DATA FOR THE TASK:
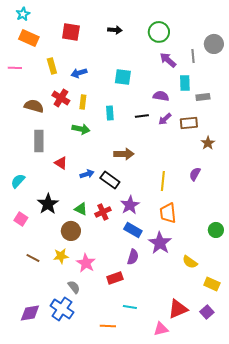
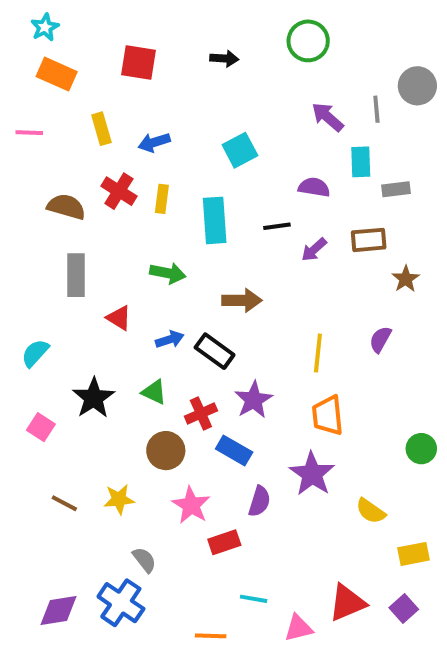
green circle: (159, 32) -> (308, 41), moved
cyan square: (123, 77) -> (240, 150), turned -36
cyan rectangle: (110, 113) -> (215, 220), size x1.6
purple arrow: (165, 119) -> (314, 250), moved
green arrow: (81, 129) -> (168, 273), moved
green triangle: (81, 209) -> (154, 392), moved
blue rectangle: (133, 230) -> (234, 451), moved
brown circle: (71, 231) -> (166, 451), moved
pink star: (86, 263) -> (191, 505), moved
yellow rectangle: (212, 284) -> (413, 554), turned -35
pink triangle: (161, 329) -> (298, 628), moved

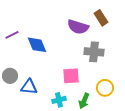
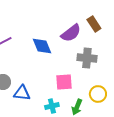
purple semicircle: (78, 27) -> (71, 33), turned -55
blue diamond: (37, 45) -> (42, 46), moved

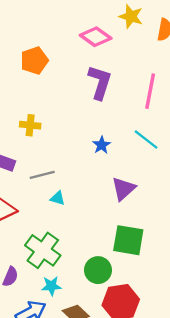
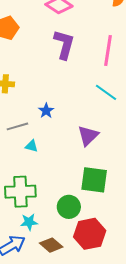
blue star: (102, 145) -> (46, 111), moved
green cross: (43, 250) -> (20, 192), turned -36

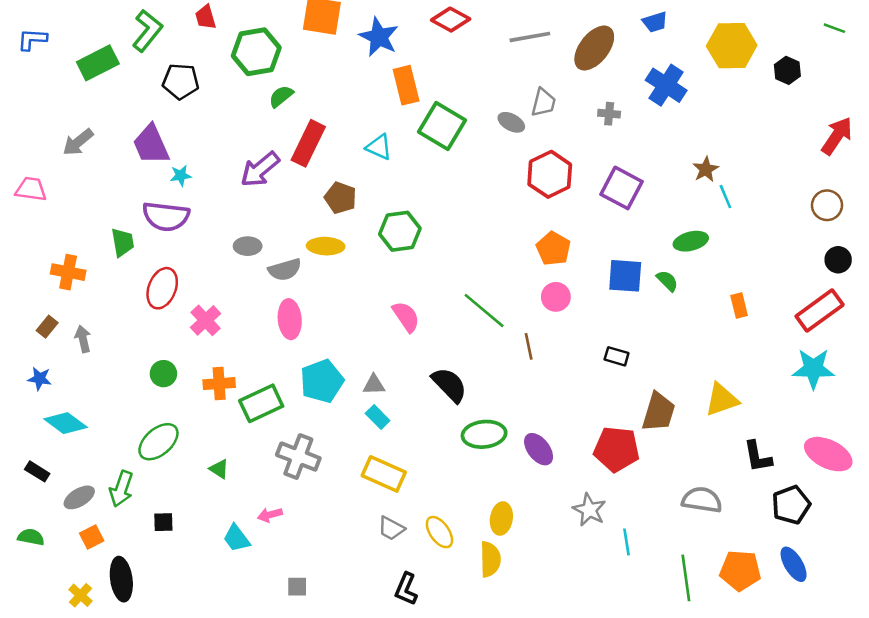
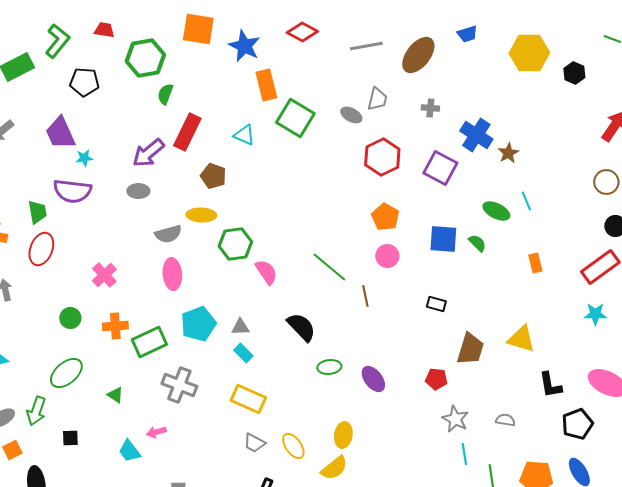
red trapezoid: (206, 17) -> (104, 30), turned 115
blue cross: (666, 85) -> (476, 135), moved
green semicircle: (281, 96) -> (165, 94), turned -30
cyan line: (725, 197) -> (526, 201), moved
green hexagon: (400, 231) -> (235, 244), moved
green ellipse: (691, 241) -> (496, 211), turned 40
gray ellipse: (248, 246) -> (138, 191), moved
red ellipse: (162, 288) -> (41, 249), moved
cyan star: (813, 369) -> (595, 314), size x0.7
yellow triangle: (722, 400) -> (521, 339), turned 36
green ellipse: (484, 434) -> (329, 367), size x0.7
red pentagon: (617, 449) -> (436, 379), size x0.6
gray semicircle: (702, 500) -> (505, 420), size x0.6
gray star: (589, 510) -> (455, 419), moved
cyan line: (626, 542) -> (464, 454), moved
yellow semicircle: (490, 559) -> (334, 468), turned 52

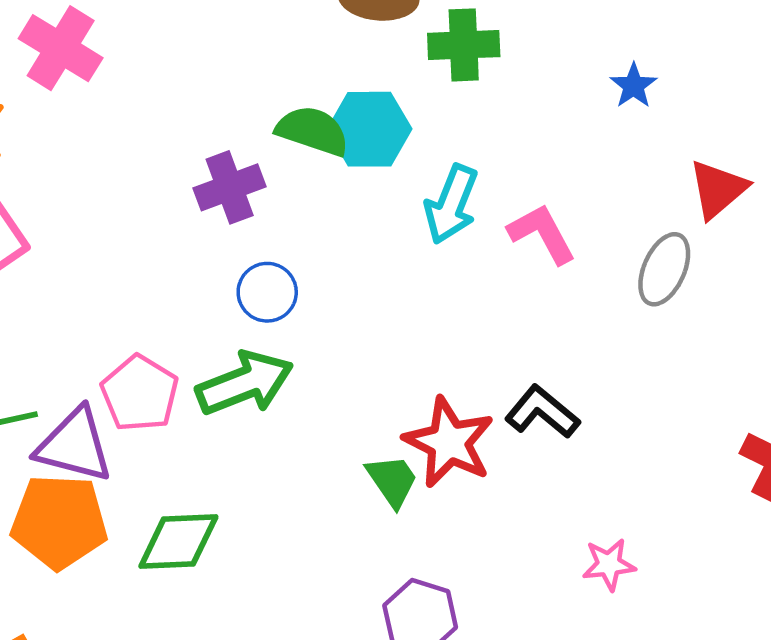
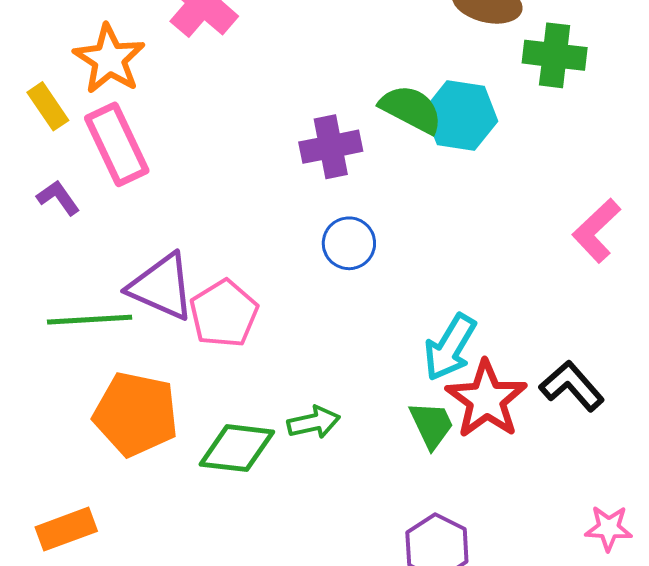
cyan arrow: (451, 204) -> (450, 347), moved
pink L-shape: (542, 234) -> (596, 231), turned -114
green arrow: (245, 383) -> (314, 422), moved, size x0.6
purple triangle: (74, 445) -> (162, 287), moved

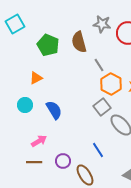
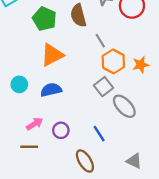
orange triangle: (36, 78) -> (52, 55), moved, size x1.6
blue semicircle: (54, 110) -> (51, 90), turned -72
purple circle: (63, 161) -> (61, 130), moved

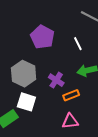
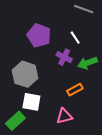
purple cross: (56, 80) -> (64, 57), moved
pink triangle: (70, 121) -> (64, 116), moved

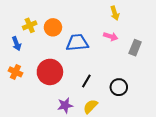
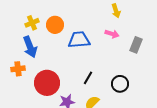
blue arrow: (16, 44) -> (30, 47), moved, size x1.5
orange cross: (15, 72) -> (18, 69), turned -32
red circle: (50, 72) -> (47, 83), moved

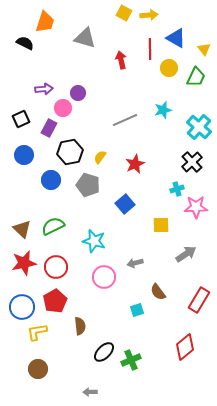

EXERCISE DETAILS: Please take the lines from the beginning of the data above through the line holding "purple semicircle: (78, 27)" and transcribe them exactly, without any pictures.

TASK OUTPUT:
green circle: (159, 32) -> (308, 41), moved
cyan square: (123, 77) -> (240, 150), turned -36
cyan rectangle: (110, 113) -> (215, 220), size x1.6
purple arrow: (165, 119) -> (314, 250), moved
green arrow: (81, 129) -> (168, 273), moved
green triangle: (81, 209) -> (154, 392), moved
blue rectangle: (133, 230) -> (234, 451), moved
brown circle: (71, 231) -> (166, 451), moved
pink star: (86, 263) -> (191, 505), moved
yellow rectangle: (212, 284) -> (413, 554), turned -35
pink triangle: (161, 329) -> (298, 628), moved

purple semicircle: (78, 27) -> (71, 33), turned -55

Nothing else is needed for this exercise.